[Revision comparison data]
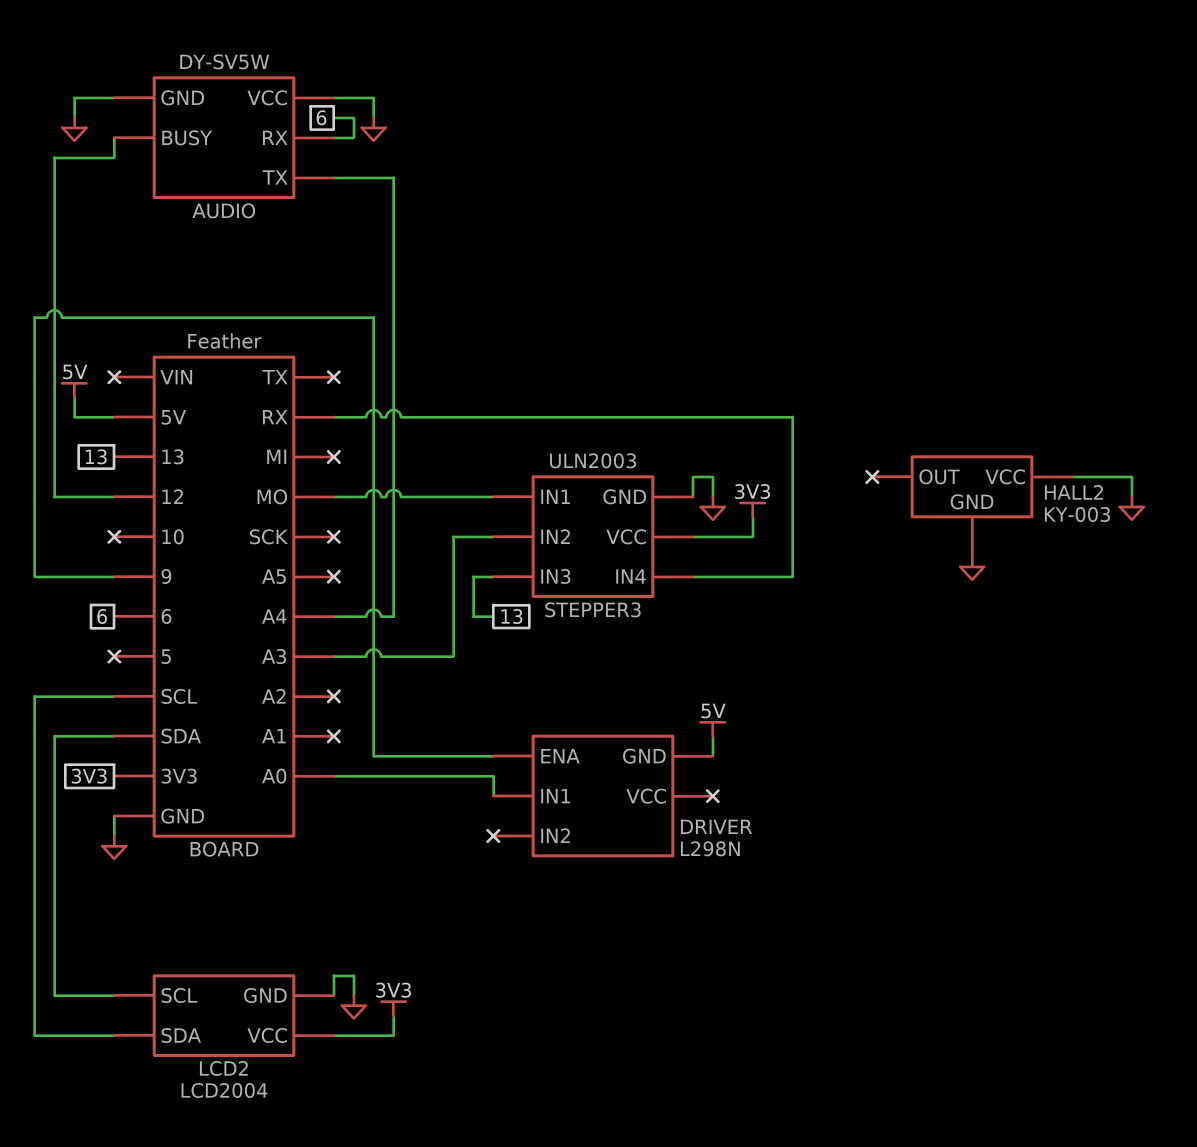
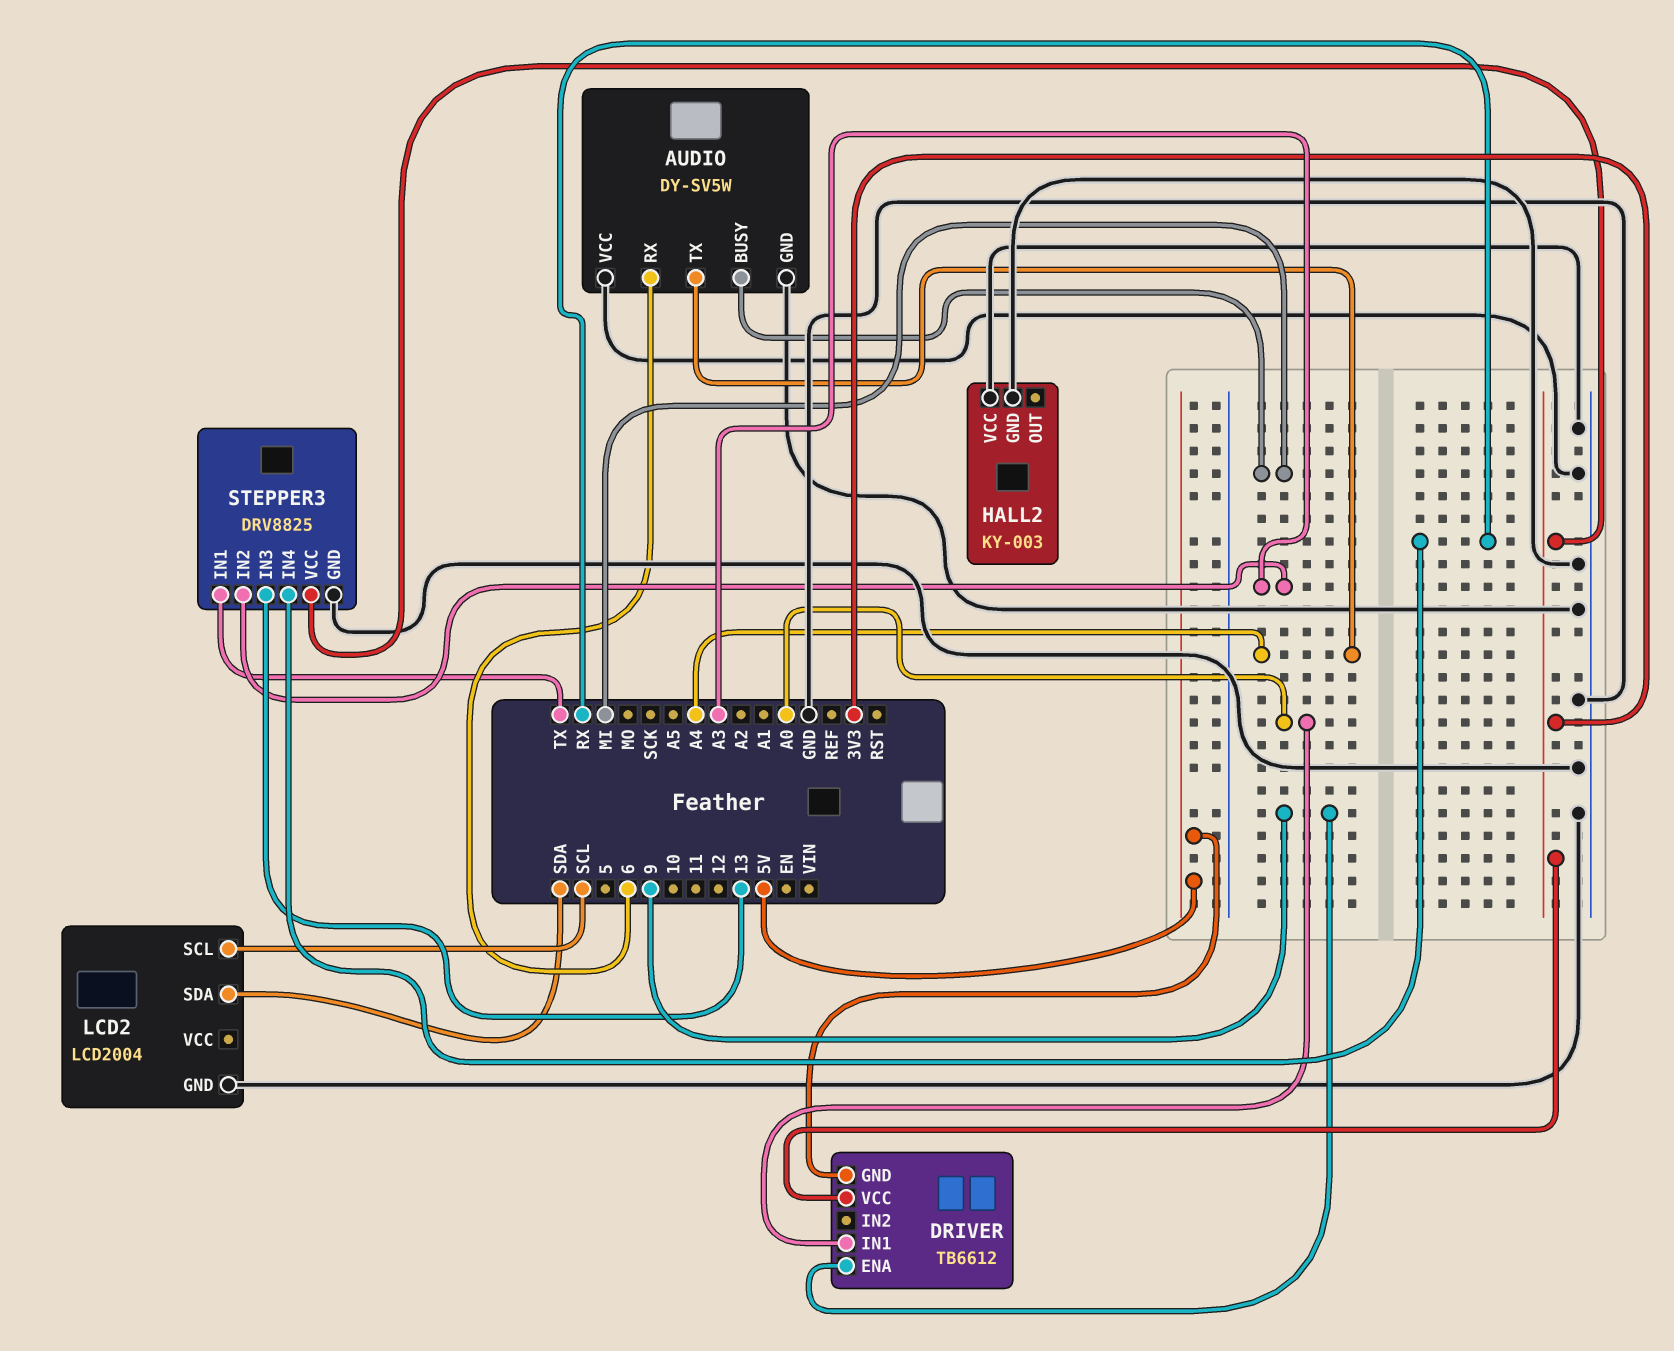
AUDIO pin BUSY: 12 -> MI
DRIVER: L298N -> TB6612
DRIVER pin VCC: none -> 3V3
LCD2 pin SCL: SDA -> SCL
LCD2 pin SDA: SCL -> SDA
LCD2 pin VCC: 3V3 -> none
STEPPER3: ULN2003 -> DRV8825
STEPPER3 pin IN1: MO -> TX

Task -> Copy each line of the preceding data that contains the string "none".

Result of this task ->
DRIVER pin VCC: none -> 3V3
LCD2 pin VCC: 3V3 -> none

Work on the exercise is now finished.